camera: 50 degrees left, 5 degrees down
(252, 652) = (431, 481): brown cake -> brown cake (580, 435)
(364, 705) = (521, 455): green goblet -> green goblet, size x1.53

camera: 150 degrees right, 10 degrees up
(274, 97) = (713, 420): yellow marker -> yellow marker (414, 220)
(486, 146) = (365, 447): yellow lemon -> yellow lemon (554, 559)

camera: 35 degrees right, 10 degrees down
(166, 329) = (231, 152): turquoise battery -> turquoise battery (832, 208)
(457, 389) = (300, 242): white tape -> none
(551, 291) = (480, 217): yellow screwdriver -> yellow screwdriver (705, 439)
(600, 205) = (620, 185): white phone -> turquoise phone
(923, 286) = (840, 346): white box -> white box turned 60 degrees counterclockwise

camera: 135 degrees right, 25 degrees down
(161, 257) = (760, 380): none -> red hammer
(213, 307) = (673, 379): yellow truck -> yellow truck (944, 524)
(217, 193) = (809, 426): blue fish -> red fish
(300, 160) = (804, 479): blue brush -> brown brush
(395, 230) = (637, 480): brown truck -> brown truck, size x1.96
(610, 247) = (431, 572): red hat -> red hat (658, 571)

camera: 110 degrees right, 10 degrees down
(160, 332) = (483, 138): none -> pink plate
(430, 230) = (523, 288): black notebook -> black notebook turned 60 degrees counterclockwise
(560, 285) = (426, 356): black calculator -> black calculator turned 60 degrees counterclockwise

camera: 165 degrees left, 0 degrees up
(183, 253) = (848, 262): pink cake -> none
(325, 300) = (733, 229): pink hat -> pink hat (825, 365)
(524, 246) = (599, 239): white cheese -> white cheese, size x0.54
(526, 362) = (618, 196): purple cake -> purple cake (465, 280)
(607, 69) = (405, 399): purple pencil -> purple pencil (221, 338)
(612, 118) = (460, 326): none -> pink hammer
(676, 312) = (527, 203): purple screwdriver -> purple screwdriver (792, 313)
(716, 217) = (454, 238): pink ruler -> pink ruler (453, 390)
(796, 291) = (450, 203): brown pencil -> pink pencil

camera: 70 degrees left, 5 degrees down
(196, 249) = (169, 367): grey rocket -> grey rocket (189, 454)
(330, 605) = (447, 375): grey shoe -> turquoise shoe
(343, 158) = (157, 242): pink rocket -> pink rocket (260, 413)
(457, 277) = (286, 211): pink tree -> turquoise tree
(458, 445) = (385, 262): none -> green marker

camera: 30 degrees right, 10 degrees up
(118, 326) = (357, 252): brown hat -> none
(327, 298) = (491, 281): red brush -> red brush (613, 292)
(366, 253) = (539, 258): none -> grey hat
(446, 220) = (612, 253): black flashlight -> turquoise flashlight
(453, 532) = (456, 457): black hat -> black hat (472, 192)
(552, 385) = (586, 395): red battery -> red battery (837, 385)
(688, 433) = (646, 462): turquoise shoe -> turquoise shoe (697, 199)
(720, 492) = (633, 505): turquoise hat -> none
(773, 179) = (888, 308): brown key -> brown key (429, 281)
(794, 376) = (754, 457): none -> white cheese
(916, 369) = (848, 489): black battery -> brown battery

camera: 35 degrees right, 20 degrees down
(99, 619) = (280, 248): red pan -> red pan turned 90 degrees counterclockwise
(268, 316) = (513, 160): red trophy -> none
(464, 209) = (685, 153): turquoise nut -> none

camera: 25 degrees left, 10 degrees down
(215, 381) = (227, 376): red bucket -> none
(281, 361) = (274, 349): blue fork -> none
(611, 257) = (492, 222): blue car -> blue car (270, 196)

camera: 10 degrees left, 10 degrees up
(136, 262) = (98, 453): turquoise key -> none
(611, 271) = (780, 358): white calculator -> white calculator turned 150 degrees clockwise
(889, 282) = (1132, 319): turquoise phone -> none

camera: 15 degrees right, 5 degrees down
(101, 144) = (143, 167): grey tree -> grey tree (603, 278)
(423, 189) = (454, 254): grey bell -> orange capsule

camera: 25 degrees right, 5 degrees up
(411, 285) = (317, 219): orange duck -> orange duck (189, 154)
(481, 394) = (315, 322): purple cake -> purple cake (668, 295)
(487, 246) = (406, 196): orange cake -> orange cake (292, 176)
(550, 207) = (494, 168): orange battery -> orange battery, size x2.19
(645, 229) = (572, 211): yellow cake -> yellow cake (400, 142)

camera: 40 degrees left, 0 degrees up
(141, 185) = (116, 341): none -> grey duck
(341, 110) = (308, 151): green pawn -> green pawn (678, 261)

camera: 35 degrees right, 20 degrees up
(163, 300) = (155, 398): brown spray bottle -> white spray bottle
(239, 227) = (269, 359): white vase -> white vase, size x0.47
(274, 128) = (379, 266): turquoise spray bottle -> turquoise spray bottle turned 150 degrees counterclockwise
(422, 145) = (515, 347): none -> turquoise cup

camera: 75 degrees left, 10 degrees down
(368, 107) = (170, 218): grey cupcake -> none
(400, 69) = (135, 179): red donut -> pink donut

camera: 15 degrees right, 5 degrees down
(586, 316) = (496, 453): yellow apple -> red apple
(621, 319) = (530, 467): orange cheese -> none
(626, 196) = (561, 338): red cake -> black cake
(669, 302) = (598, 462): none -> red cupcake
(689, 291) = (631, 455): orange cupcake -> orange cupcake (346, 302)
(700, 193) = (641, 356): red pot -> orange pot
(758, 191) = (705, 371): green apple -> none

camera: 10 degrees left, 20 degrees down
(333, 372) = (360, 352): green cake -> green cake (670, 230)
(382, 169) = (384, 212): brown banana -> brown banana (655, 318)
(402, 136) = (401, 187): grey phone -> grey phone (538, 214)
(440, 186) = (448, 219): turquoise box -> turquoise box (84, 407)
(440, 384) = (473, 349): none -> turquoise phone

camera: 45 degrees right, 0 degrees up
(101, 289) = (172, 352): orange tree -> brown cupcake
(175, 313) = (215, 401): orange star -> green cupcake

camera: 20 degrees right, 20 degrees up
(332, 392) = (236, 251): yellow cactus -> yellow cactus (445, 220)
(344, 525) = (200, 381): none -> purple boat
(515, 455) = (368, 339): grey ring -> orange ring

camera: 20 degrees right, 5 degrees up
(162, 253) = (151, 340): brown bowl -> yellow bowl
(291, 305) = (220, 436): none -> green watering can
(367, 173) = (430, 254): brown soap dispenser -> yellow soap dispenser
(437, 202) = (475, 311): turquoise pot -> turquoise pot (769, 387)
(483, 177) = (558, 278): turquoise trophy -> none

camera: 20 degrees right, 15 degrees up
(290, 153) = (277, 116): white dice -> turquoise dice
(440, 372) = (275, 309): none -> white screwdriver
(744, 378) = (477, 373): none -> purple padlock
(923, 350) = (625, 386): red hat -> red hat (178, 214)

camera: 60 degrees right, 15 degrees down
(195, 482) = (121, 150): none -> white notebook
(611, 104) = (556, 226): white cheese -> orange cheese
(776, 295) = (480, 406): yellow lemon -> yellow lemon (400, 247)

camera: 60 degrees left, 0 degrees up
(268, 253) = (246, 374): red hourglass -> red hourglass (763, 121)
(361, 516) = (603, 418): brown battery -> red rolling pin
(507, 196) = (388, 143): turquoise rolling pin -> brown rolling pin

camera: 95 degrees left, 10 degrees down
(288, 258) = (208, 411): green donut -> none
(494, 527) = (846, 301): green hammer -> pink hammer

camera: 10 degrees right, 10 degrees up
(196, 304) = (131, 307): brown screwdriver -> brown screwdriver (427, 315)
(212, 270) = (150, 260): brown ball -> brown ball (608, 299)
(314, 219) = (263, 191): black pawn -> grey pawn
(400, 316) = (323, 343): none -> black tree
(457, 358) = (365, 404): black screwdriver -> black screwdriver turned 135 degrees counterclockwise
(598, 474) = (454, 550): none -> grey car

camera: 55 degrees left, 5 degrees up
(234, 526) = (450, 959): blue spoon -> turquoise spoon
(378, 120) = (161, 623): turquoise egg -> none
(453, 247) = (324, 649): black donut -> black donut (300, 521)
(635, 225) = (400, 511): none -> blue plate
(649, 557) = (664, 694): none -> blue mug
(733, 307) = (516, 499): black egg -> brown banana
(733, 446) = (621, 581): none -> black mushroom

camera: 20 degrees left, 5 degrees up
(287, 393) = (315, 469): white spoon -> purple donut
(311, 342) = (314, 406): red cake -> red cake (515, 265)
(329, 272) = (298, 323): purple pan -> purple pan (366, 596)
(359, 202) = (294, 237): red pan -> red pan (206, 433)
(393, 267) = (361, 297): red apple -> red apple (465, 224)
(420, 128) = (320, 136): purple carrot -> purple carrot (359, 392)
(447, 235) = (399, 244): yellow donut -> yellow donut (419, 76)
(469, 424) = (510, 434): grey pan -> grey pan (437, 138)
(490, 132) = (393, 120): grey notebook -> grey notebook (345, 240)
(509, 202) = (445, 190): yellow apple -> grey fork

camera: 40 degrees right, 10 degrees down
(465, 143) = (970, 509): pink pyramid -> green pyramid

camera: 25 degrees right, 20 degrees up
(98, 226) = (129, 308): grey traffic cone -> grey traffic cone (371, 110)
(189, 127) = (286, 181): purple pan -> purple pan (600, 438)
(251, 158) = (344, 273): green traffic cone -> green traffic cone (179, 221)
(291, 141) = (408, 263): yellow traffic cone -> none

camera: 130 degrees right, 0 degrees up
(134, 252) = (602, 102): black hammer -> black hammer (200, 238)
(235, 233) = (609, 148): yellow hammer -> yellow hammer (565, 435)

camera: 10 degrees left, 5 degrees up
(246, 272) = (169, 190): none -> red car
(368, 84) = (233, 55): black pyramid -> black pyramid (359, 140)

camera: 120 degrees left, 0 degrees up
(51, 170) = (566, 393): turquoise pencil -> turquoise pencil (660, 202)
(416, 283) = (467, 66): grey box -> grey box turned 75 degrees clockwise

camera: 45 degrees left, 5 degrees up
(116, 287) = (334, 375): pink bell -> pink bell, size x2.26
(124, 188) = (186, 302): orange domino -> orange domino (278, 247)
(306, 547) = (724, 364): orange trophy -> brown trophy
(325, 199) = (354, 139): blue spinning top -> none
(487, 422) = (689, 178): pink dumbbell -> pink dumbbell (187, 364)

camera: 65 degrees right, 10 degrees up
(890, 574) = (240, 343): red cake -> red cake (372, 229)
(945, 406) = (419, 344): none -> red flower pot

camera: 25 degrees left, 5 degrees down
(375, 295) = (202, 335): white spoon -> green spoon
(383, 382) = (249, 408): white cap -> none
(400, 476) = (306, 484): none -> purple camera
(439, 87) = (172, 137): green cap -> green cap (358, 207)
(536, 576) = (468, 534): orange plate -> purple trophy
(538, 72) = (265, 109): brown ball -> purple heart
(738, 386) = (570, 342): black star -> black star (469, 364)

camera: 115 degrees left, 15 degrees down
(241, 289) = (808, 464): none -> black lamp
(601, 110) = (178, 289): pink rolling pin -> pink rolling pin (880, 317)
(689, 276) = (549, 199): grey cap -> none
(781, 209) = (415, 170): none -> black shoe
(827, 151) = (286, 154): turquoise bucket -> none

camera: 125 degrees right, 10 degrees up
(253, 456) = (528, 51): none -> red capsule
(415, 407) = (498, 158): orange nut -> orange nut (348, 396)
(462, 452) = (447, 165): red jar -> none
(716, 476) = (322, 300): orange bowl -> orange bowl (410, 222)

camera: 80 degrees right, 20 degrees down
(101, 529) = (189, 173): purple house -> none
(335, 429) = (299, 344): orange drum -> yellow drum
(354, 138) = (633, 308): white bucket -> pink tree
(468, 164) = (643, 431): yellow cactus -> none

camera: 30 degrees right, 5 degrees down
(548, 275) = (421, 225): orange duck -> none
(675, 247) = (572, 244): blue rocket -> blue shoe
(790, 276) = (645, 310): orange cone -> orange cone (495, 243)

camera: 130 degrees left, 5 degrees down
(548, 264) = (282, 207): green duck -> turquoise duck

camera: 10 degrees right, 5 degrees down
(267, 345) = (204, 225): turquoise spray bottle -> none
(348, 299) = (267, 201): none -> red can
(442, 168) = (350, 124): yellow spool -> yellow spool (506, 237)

____________

* _ACTION ITEM_: All lines from the one that holds "(601, 110) = (178, 289): pink" through the end of the records are to be returned exactly, including both boundary lines, and no others.

* _PROBLEM SOLUTION_:
(601, 110) = (178, 289): pink rolling pin -> pink rolling pin (880, 317)
(689, 276) = (549, 199): grey cap -> none
(781, 209) = (415, 170): none -> black shoe
(827, 151) = (286, 154): turquoise bucket -> none

camera: 125 degrees right, 10 degrees up
(253, 456) = (528, 51): none -> red capsule
(415, 407) = (498, 158): orange nut -> orange nut (348, 396)
(462, 452) = (447, 165): red jar -> none
(716, 476) = (322, 300): orange bowl -> orange bowl (410, 222)

camera: 80 degrees right, 20 degrees down
(101, 529) = (189, 173): purple house -> none
(335, 429) = (299, 344): orange drum -> yellow drum
(354, 138) = (633, 308): white bucket -> pink tree
(468, 164) = (643, 431): yellow cactus -> none

camera: 30 degrees right, 5 degrees down
(548, 275) = (421, 225): orange duck -> none
(675, 247) = (572, 244): blue rocket -> blue shoe
(790, 276) = (645, 310): orange cone -> orange cone (495, 243)

camera: 130 degrees left, 5 degrees down
(548, 264) = (282, 207): green duck -> turquoise duck

camera: 10 degrees right, 5 degrees down
(267, 345) = (204, 225): turquoise spray bottle -> none
(348, 299) = (267, 201): none -> red can
(442, 168) = (350, 124): yellow spool -> yellow spool (506, 237)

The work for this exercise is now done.